PROBLEM DETAILS ▸ Your copy should begin at the line containing "none -> blue brick E7:F7 level 1" and end at the last line of the records below, matching each line exactly and leaving out pictures.

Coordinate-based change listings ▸
....................
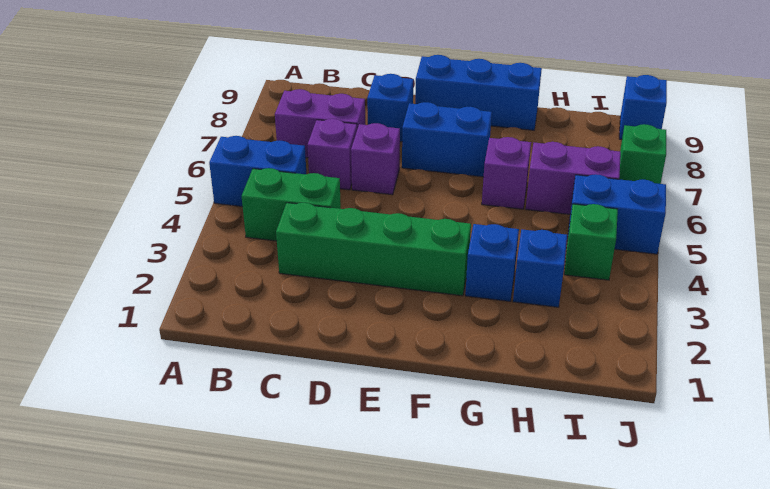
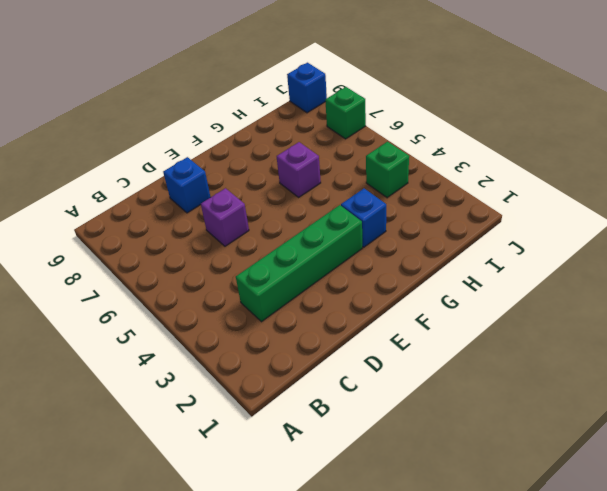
none -> blue brick A5:B5 level 1
none -> green brick B4:C4 level 1
none -> purple brick B7:C7 level 1

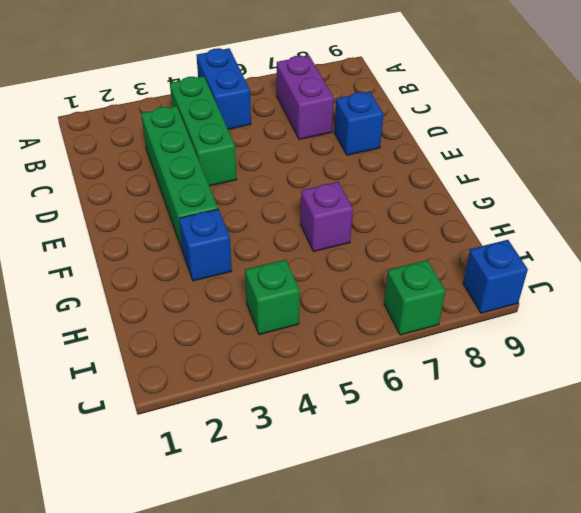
green brick B4:D4 level 1 -> green brick B4:C4 level 1
none -> purple brick C6 level 1
none -> purple brick D6 level 1
none -> blue brick E7:F7 level 1

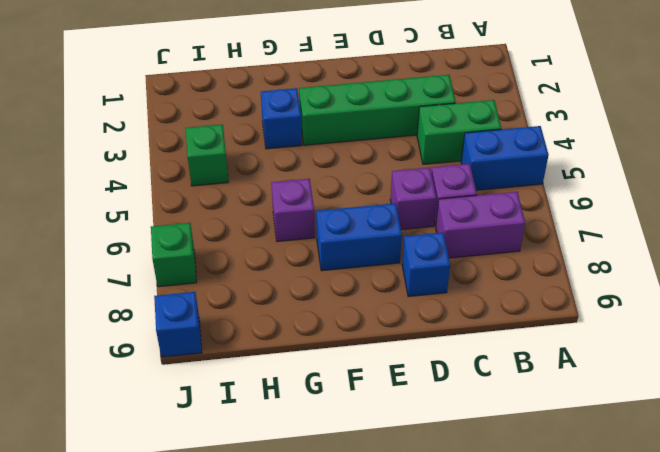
none -> blue brick E9:G9 level 1
none -> blue brick H3 level 1
none -> purple brick H6:I6 level 1

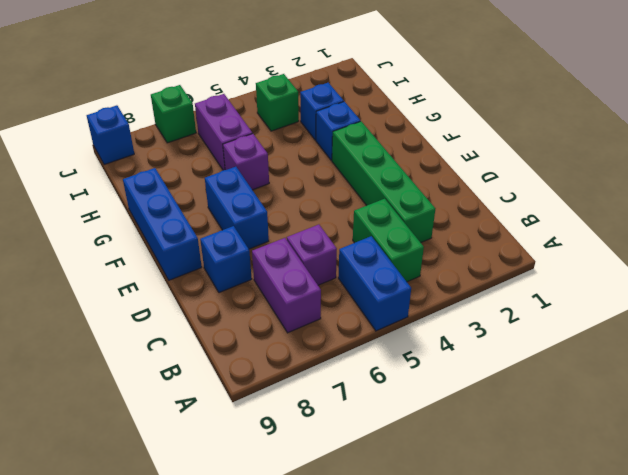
none -> purple brick D6 level 1
none -> blue brick I5:J5 level 1

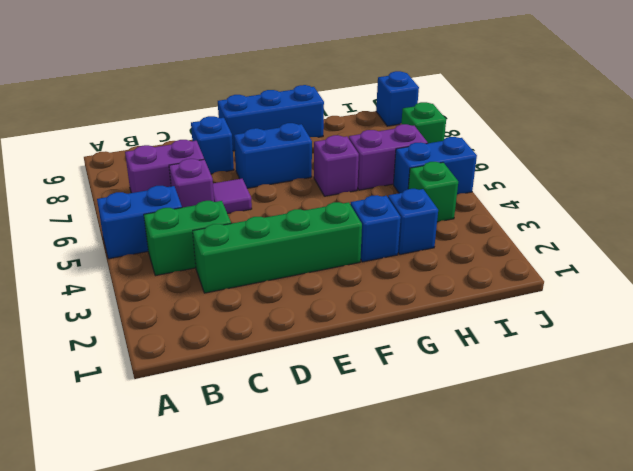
purple tile D6 level 1 -> purple brick D6 level 1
....................
RESPONSE BELOW ▸
none -> blue brick E7:F7 level 1

none -> blue brick E9:G9 level 1
none -> blue brick H3 level 1
none -> purple brick H6:I6 level 1

none -> purple brick D6 level 1
none -> blue brick I5:J5 level 1

purple tile D6 level 1 -> purple brick D6 level 1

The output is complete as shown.